Your goal> Any pictures in the records below should be skipped; write out everything else exactly.

*** Data shown Section Begins ***

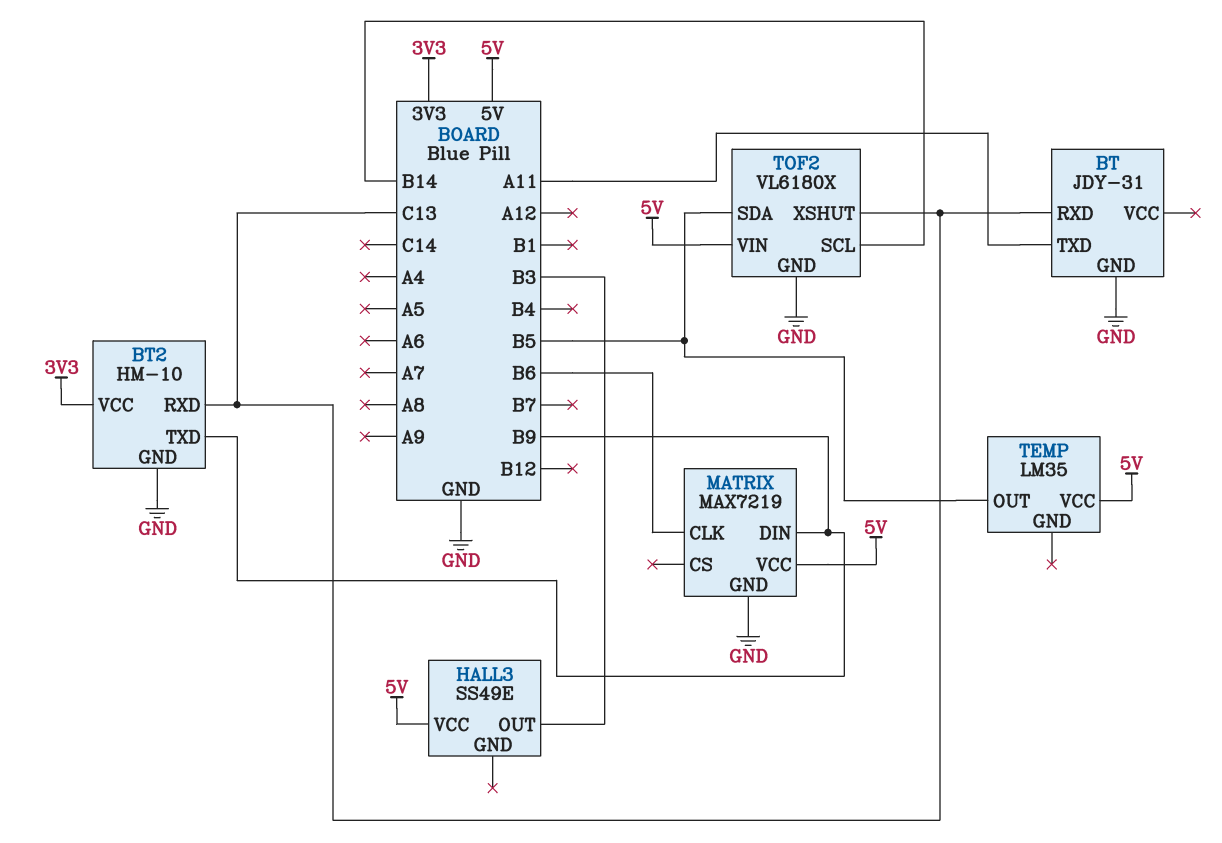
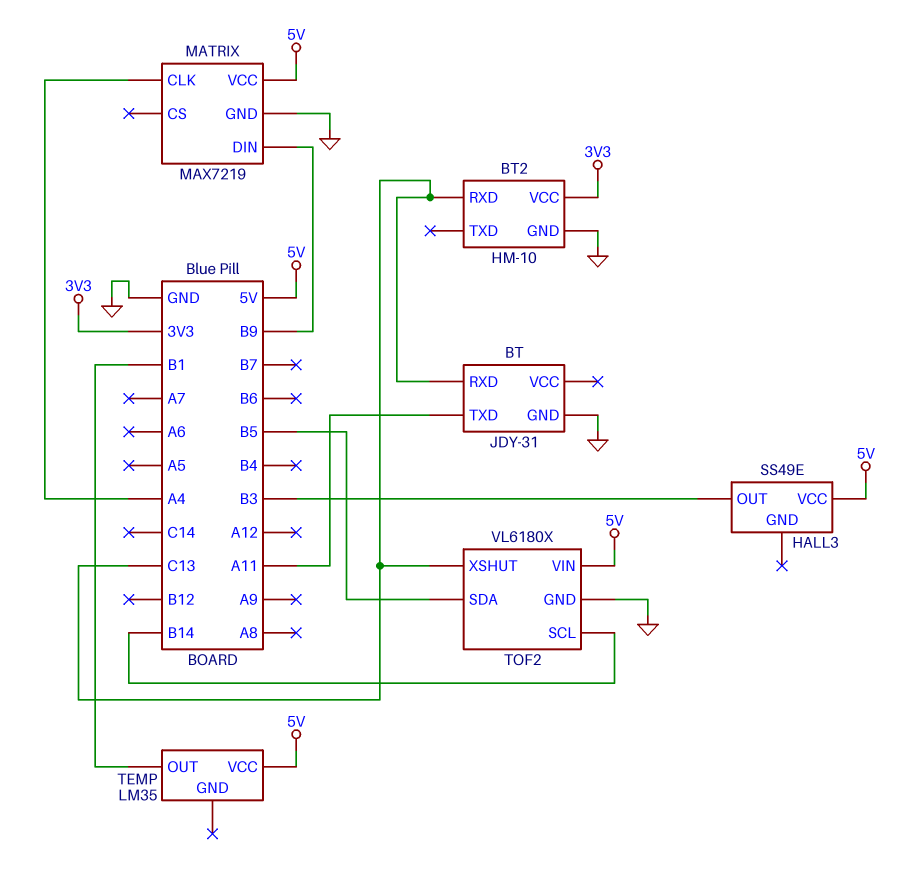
BT2 pin TXD: B9 -> none
MATRIX pin CLK: B6 -> A4
TEMP pin OUT: B5 -> B1

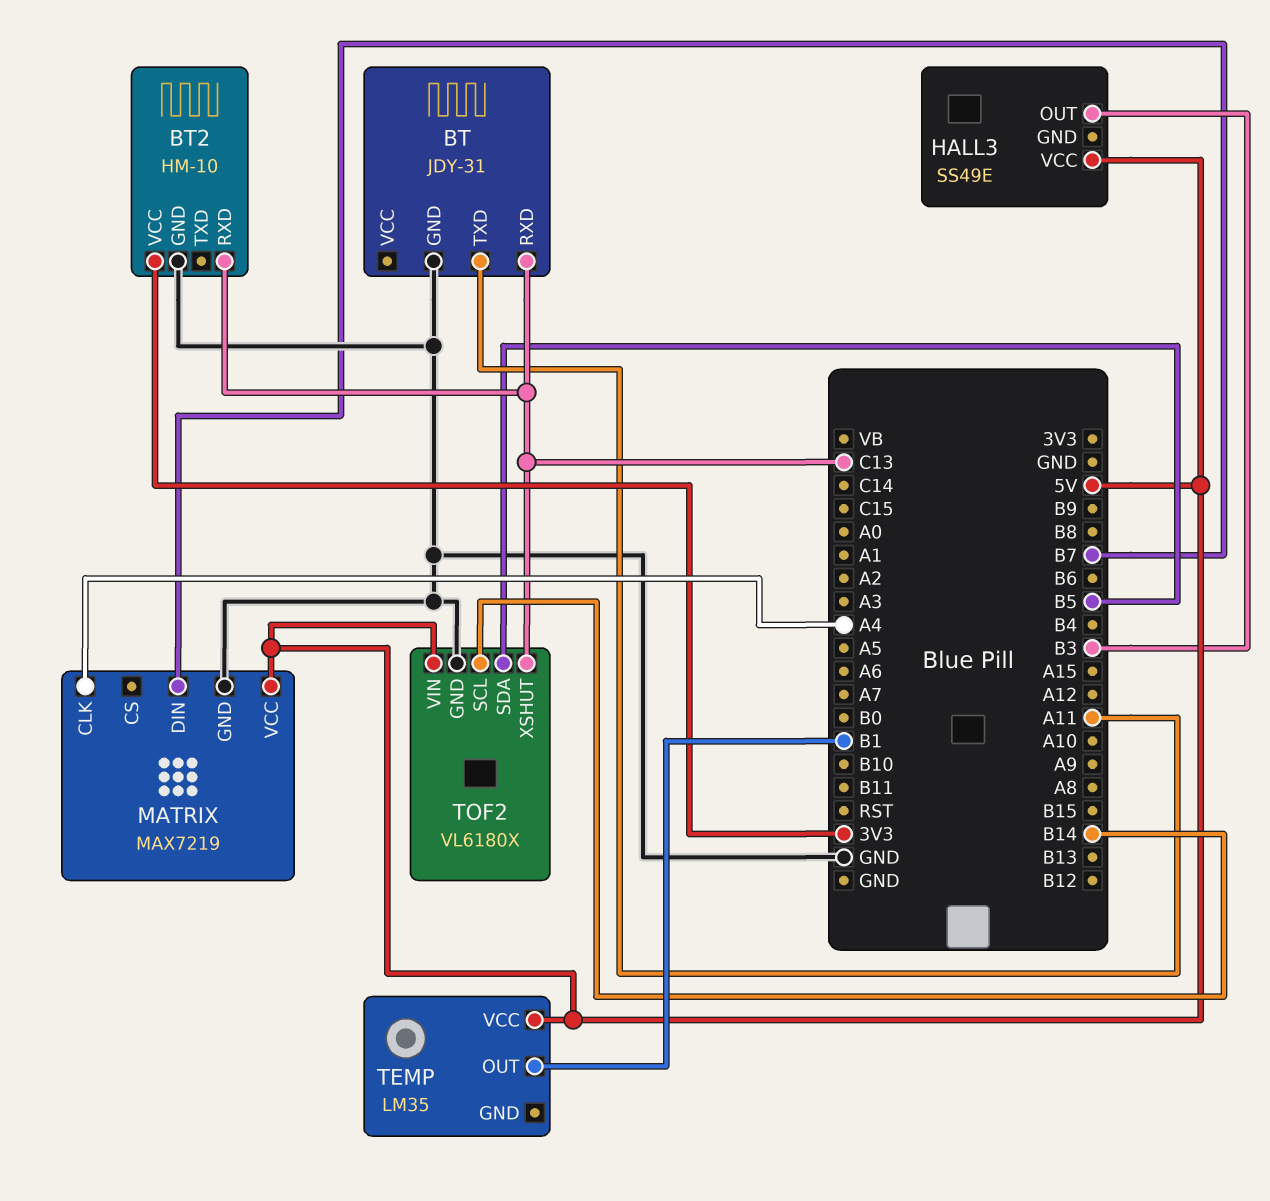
MATRIX pin DIN: B9 -> B7

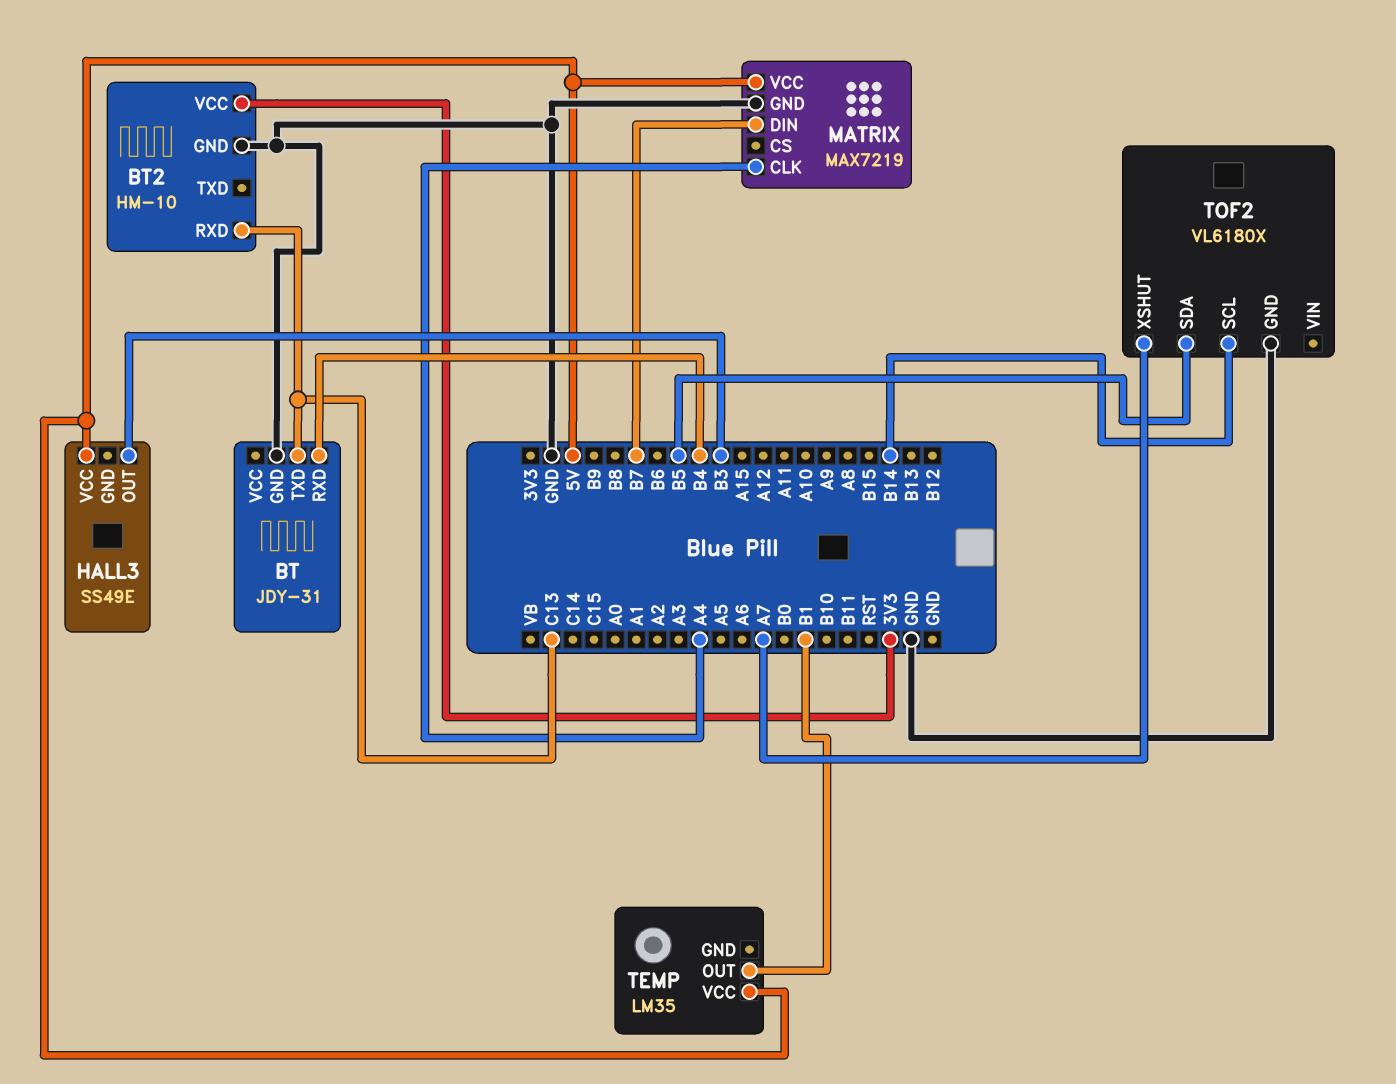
BT pin RXD: C13 -> B4
BT pin TXD: A11 -> C13
TOF2 pin VIN: 5V -> none
TOF2 pin XSHUT: C13 -> A7

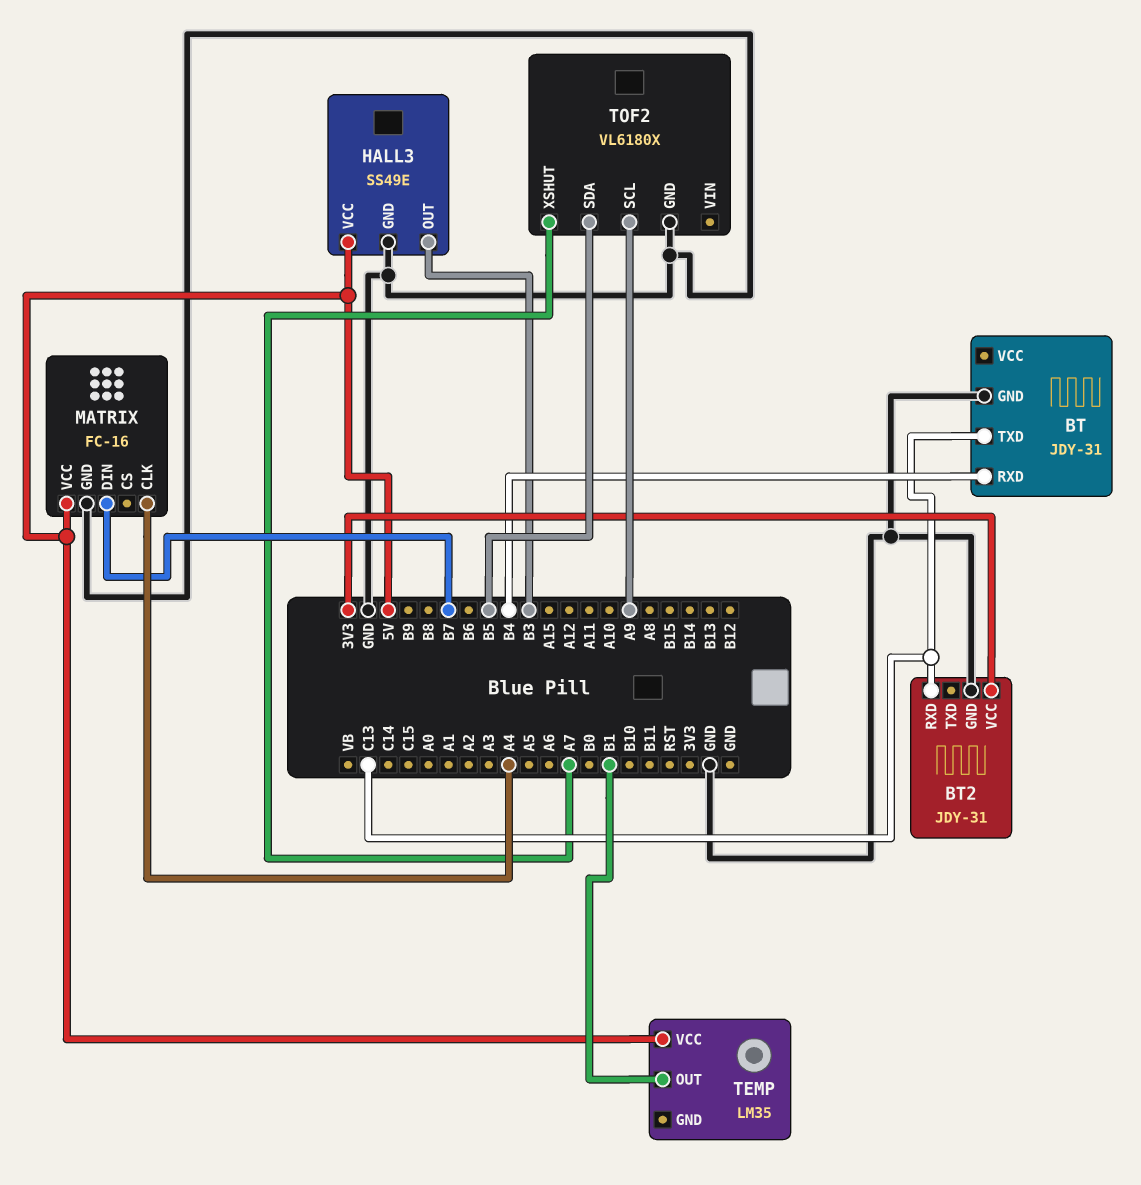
BT2: HM-10 -> JDY-31
HALL3 pin GND: none -> GND
MATRIX: MAX7219 -> FC-16
TOF2 pin SCL: B14 -> A9

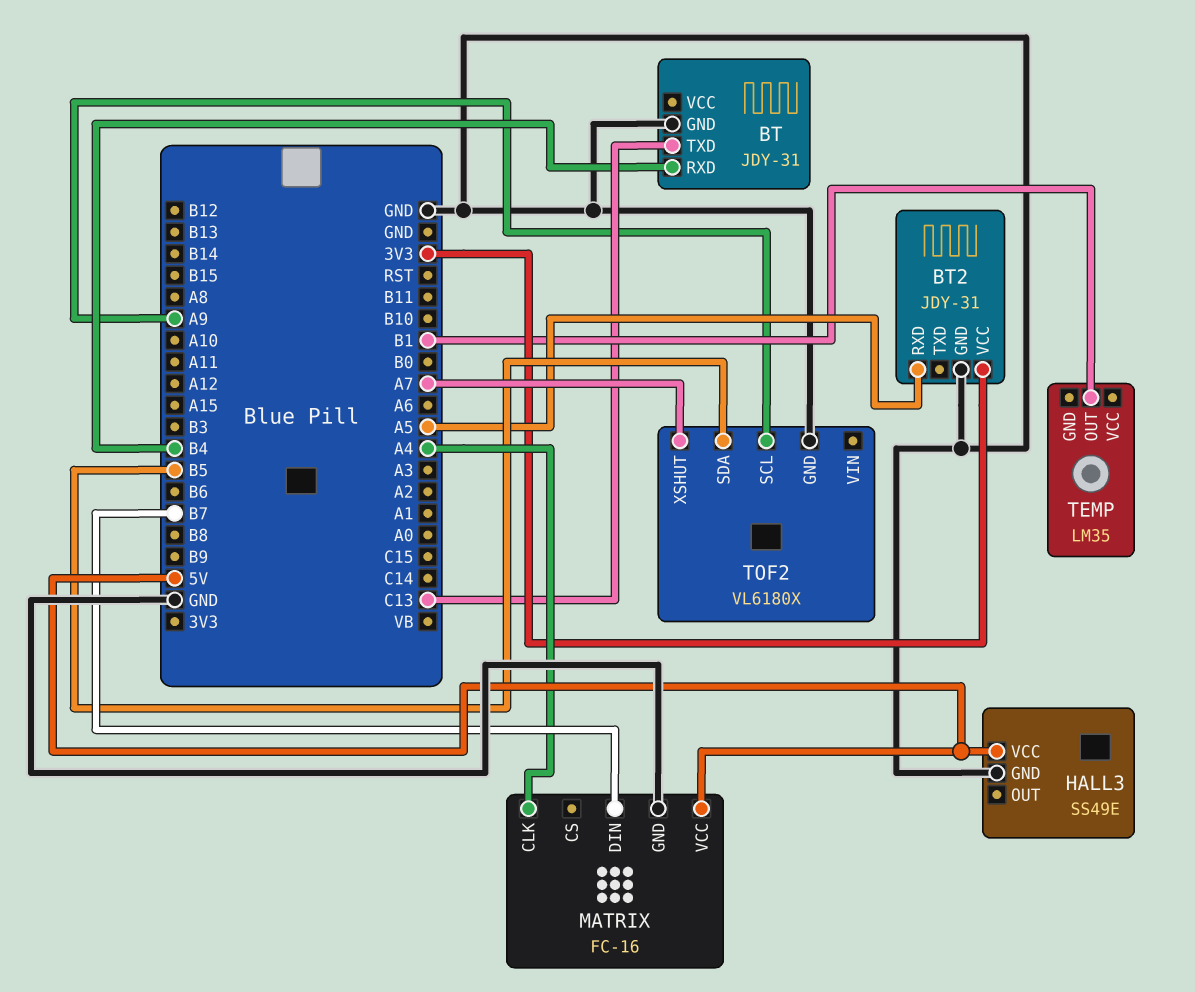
BT2 pin RXD: C13 -> A5
HALL3 pin OUT: B3 -> none
TEMP pin VCC: 5V -> none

*** Data shown Section Ends ***

Solution to this exercise>
BT2 pin TXD: B9 -> none
MATRIX pin CLK: B6 -> A4
TEMP pin OUT: B5 -> B1

MATRIX pin DIN: B9 -> B7

BT pin RXD: C13 -> B4
BT pin TXD: A11 -> C13
TOF2 pin VIN: 5V -> none
TOF2 pin XSHUT: C13 -> A7

BT2: HM-10 -> JDY-31
HALL3 pin GND: none -> GND
MATRIX: MAX7219 -> FC-16
TOF2 pin SCL: B14 -> A9

BT2 pin RXD: C13 -> A5
HALL3 pin OUT: B3 -> none
TEMP pin VCC: 5V -> none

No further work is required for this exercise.